EXERCISE INPUTS |

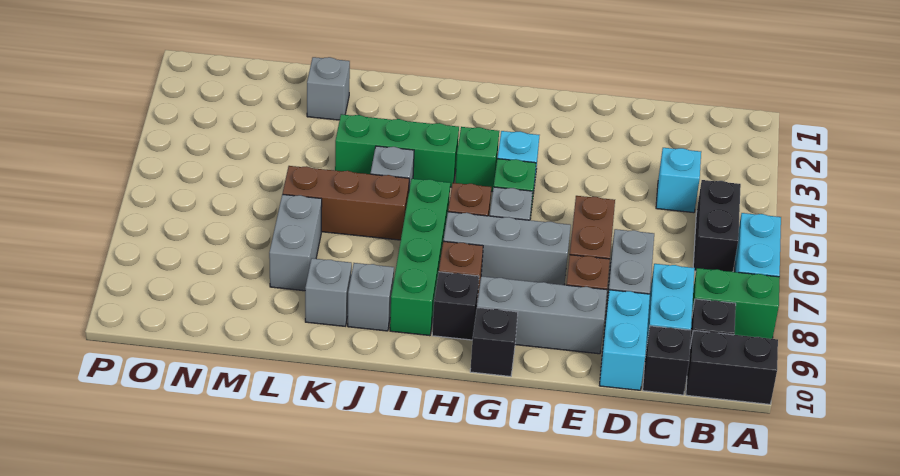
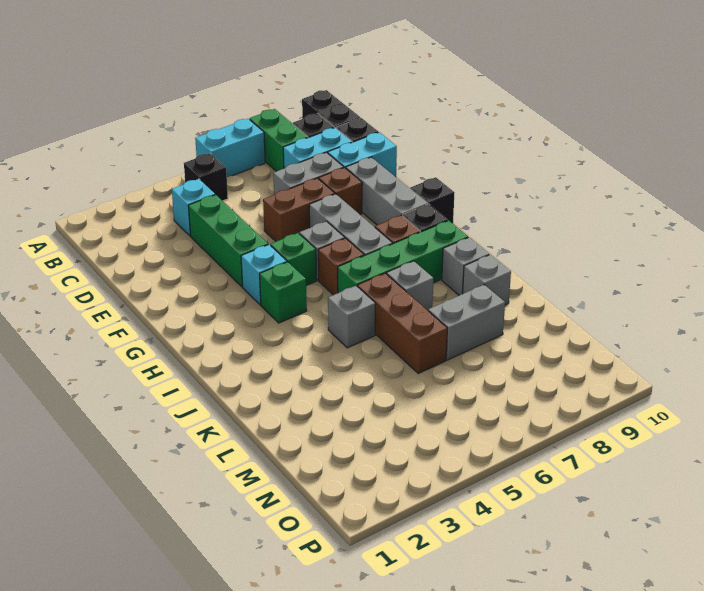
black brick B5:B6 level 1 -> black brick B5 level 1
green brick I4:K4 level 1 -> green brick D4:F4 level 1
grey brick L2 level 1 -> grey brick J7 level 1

---

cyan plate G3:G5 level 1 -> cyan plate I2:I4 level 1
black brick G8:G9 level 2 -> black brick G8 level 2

WHAT IS BEING ASKED | Report each line in the entries where the string "brick" occurs.

RESULT OF THIS TASK |
black brick B5:B6 level 1 -> black brick B5 level 1
green brick I4:K4 level 1 -> green brick D4:F4 level 1
grey brick L2 level 1 -> grey brick J7 level 1
black brick G8:G9 level 2 -> black brick G8 level 2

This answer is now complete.